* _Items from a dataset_
-*-

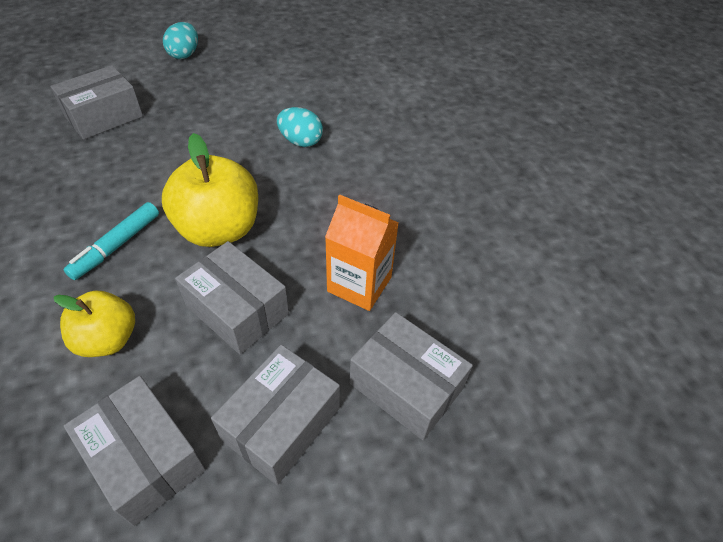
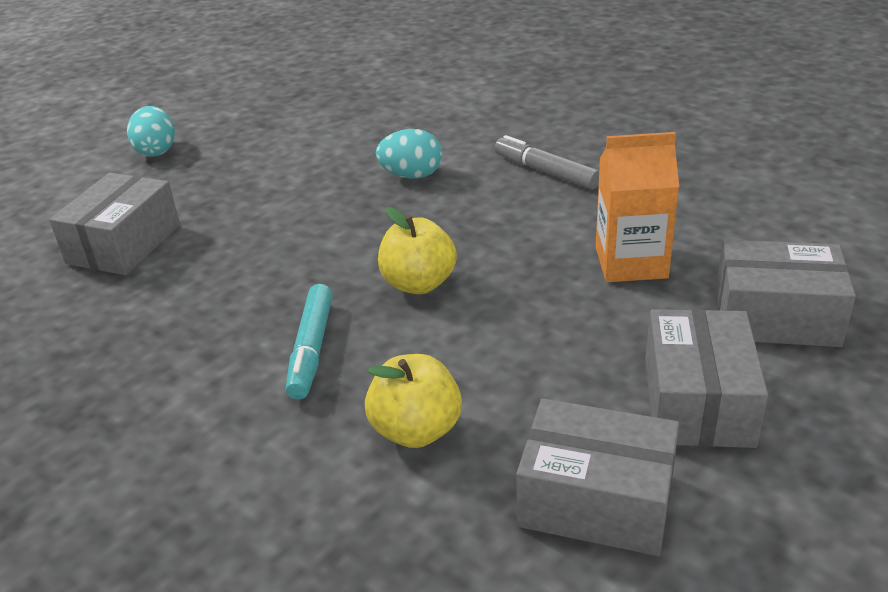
camera: 25 degrees left, 15 degrees down
(219, 229) = (418, 284): yellow apple -> yellow apple, size x0.63
(237, 309) = (530, 338): grey box -> none
(384, 179) = (546, 172): none -> grey marker

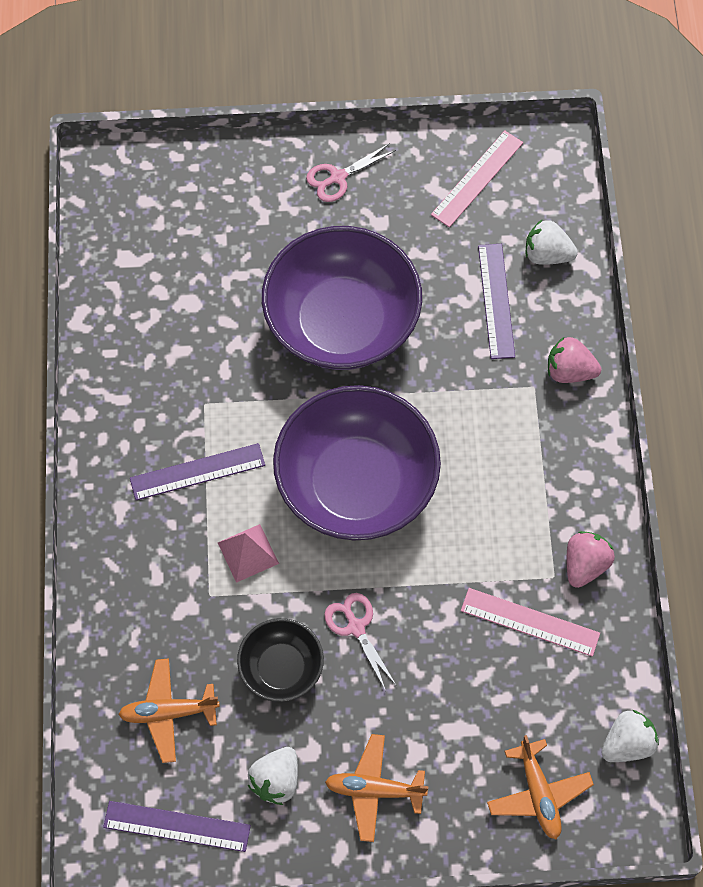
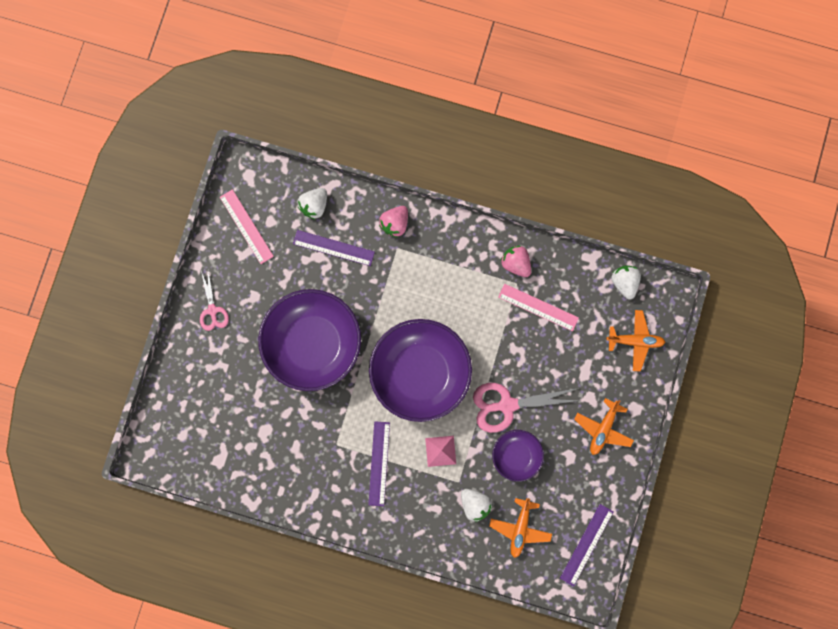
camera: 70 degrees left, 15 degrees up
(276, 780) = (579, 481): white strawberry -> white strawberry (475, 504)
(281, 668) = (516, 455): black bowl -> purple bowl
(356, 627) = (507, 405): pink scissors -> pink scissors, size x1.69
(530, 622) = (538, 307): pink ruler -> pink ruler turned 75 degrees clockwise

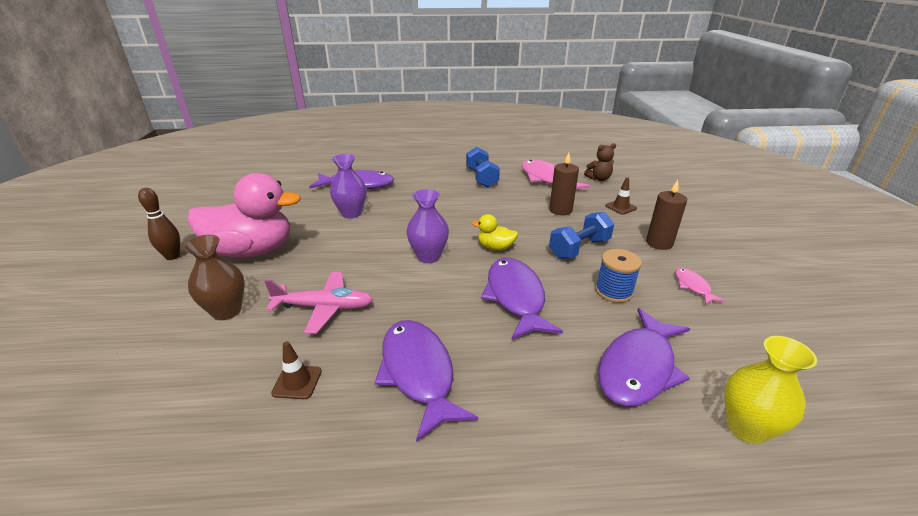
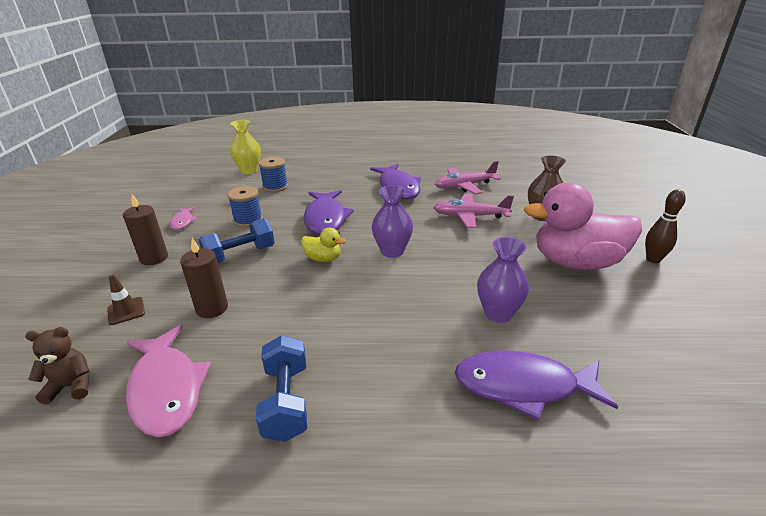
camera: 175 degrees left, 0 degrees up
(297, 382) = (464, 186): brown traffic cone -> pink plane
(638, 367) = (275, 187): purple fish -> blue spool

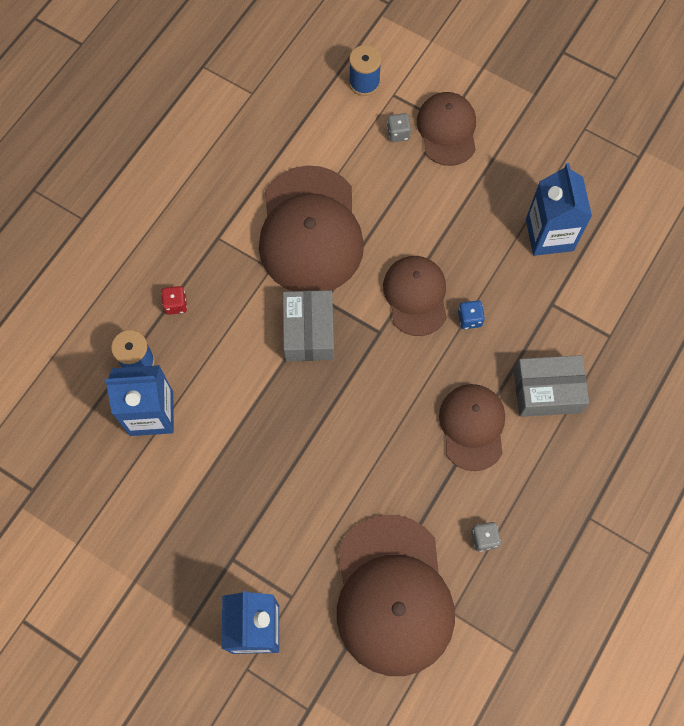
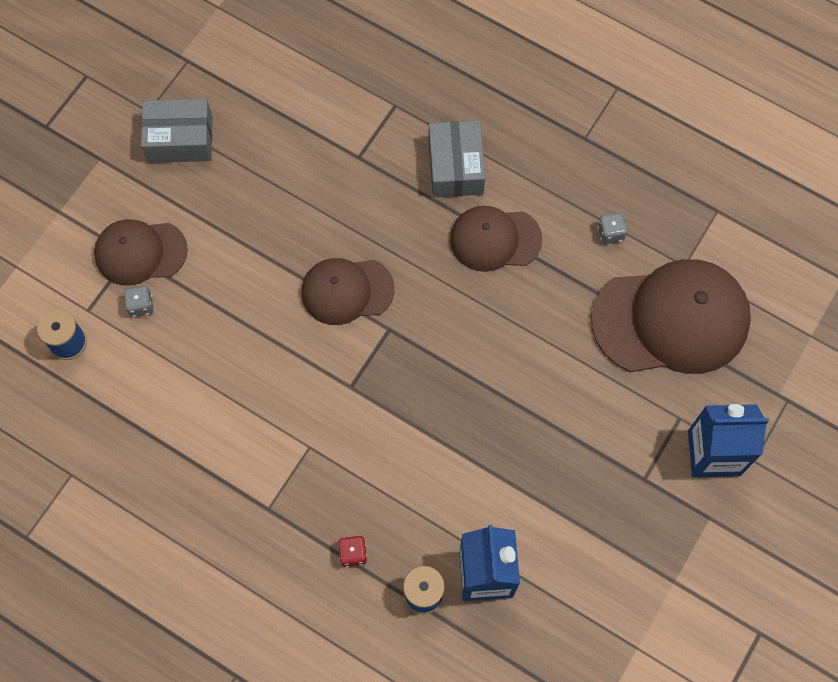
camera: 90 degrees left, 0 degrees up
(309, 332) = (388, 403): grey box -> grey box (180, 139)
(310, 230) = (263, 403): brown cap -> none
(469, 319) = (375, 237): blue dice -> none
(549, 235) = (278, 154): blue carton -> none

-*-

* _YOUR TASK_
Please reproduce the lines exactly from the one containing "(237, 309) = (530, 338): grey box -> none" through the last line of the data above, and keep the pictures out.

* _RESULT OF THIS EXERCISE_
(237, 309) = (530, 338): grey box -> none
(384, 179) = (546, 172): none -> grey marker

camera: 70 degrees left, 15 degrees up
(276, 780) = (579, 481): white strawberry -> white strawberry (475, 504)
(281, 668) = (516, 455): black bowl -> purple bowl
(356, 627) = (507, 405): pink scissors -> pink scissors, size x1.69
(530, 622) = (538, 307): pink ruler -> pink ruler turned 75 degrees clockwise

camera: 175 degrees left, 0 degrees up
(297, 382) = (464, 186): brown traffic cone -> pink plane
(638, 367) = (275, 187): purple fish -> blue spool

camera: 90 degrees left, 0 degrees up
(309, 332) = (388, 403): grey box -> grey box (180, 139)
(310, 230) = (263, 403): brown cap -> none
(469, 319) = (375, 237): blue dice -> none
(549, 235) = (278, 154): blue carton -> none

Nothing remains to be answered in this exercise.